(Scene difference descriptions)
Start of Block
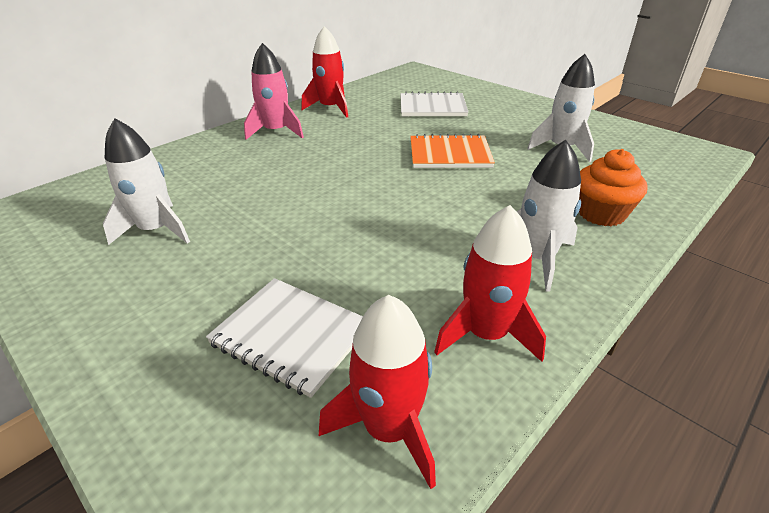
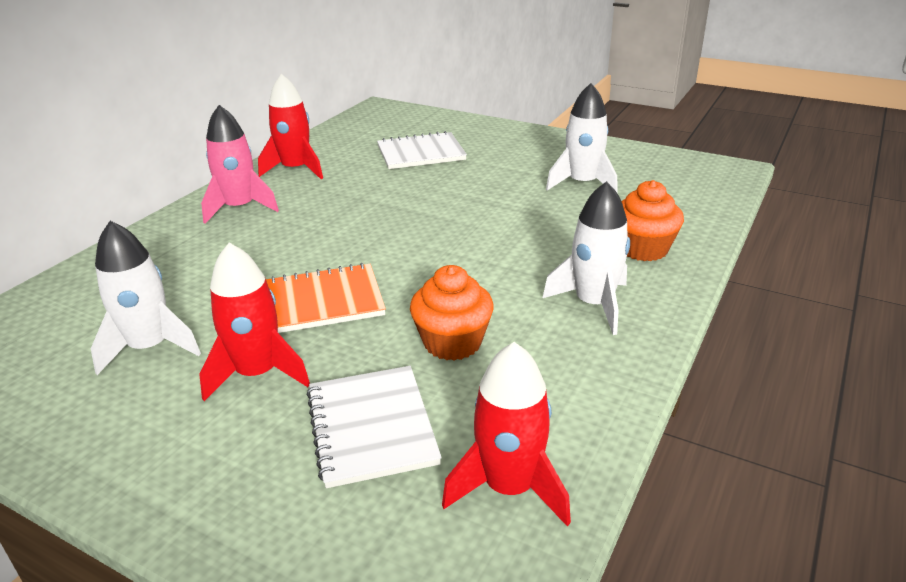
camera: 15 degrees left, 5 degrees down
(291, 336) = (371, 427): white notebook -> white notebook turned 60 degrees clockwise
(394, 270) = (452, 342): none -> orange cupcake
(449, 154) = (463, 207): orange notebook -> orange notebook (323, 301)
(486, 334) = (569, 385): red rocket -> red rocket (257, 373)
End of Block
### [Exercise aim]
What is needed is an exact copy of every entry, minus the images.

### [Solution to this task]
camera: 15 degrees left, 5 degrees down
(291, 336) = (371, 427): white notebook -> white notebook turned 60 degrees clockwise
(394, 270) = (452, 342): none -> orange cupcake
(449, 154) = (463, 207): orange notebook -> orange notebook (323, 301)
(486, 334) = (569, 385): red rocket -> red rocket (257, 373)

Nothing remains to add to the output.